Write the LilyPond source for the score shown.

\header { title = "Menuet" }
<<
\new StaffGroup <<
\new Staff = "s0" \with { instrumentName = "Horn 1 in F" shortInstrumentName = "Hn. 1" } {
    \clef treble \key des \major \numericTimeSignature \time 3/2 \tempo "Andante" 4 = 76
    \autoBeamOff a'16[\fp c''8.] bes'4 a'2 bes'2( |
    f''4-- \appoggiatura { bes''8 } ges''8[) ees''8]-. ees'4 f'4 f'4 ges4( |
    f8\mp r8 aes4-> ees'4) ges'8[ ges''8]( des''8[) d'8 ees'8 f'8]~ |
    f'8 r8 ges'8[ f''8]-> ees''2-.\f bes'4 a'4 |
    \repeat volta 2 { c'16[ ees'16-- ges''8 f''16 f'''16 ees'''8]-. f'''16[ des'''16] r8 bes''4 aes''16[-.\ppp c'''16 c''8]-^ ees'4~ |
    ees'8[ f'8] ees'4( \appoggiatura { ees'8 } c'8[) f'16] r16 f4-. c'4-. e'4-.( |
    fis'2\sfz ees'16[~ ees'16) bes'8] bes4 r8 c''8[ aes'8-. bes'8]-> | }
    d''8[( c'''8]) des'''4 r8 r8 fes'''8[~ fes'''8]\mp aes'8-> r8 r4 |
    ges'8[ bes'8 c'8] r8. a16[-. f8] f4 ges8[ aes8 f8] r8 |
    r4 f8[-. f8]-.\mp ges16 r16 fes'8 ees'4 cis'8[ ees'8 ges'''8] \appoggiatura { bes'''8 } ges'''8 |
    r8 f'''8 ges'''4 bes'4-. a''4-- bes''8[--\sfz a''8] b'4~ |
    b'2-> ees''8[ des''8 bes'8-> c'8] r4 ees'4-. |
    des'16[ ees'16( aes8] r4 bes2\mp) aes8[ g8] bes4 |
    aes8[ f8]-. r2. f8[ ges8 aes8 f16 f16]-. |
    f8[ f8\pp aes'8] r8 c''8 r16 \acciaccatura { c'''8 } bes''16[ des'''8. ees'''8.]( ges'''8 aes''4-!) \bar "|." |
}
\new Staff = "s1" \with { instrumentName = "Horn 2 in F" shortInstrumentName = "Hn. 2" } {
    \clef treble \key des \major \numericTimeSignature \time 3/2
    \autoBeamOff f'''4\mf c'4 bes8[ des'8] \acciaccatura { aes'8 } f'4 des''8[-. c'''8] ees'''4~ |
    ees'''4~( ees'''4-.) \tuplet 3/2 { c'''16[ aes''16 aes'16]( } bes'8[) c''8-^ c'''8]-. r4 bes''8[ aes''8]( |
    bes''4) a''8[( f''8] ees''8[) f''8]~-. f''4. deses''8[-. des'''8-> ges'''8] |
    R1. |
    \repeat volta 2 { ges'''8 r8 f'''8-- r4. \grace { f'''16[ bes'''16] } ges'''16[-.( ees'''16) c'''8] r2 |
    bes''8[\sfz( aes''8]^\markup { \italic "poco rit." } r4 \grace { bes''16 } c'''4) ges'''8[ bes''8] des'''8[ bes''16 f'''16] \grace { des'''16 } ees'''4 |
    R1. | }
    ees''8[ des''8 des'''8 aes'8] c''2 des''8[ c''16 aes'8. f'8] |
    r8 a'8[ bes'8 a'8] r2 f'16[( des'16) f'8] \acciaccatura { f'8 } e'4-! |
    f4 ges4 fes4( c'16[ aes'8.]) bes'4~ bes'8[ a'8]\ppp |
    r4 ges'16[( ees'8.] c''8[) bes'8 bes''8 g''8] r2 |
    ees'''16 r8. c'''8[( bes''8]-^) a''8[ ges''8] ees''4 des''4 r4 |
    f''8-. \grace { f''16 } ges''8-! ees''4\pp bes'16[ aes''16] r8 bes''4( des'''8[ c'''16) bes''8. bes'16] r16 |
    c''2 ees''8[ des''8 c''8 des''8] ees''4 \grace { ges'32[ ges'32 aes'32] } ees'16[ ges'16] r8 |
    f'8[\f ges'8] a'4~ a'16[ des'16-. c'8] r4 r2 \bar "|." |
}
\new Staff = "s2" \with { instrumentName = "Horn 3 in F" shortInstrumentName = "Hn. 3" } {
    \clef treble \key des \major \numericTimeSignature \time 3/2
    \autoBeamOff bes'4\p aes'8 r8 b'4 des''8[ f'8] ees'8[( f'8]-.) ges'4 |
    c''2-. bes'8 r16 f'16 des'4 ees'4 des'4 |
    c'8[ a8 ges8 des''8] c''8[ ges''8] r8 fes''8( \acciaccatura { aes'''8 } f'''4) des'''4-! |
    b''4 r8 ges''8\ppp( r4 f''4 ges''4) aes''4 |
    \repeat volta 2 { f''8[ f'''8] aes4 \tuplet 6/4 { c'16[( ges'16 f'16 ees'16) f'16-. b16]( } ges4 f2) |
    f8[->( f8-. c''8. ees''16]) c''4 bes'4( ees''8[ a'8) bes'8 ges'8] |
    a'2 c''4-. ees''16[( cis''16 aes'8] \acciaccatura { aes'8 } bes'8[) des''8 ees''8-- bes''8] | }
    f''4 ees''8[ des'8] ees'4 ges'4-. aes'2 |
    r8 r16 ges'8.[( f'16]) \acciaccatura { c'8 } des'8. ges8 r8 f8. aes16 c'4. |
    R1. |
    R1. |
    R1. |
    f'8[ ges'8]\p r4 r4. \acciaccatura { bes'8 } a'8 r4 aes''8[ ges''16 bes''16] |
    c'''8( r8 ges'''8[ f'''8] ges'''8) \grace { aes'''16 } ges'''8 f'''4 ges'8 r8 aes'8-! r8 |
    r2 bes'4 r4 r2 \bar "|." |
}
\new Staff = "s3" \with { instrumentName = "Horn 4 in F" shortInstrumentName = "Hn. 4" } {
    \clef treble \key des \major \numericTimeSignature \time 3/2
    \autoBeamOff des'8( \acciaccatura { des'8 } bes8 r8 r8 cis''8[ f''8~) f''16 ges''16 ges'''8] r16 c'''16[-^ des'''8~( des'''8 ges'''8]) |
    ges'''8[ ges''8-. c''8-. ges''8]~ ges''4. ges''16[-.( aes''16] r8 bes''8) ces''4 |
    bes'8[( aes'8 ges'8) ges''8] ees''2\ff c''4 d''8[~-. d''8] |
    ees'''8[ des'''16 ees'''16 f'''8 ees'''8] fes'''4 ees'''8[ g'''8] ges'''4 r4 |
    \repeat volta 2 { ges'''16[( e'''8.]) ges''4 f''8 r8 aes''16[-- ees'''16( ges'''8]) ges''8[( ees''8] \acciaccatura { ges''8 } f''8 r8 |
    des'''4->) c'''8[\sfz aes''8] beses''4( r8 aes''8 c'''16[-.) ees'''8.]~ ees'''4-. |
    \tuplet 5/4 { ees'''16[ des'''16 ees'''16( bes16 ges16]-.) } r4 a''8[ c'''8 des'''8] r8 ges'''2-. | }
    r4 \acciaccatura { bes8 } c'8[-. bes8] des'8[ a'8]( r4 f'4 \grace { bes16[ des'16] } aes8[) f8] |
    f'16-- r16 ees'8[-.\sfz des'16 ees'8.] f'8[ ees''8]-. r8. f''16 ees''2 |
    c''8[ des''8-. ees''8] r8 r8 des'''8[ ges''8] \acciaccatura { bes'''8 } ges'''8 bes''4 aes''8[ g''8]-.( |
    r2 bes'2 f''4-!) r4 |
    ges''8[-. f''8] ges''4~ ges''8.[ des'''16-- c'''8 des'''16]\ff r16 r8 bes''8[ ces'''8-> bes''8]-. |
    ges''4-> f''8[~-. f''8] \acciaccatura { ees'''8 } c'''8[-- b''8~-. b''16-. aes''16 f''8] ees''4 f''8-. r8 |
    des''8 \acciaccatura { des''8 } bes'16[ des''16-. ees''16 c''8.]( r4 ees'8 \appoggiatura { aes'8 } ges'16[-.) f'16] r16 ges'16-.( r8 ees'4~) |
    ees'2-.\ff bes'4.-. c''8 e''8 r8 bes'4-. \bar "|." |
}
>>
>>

> _Request_: Count the lines in the records above that contain the string "grace". Reply with the number alone.

> _Solved problem_: 6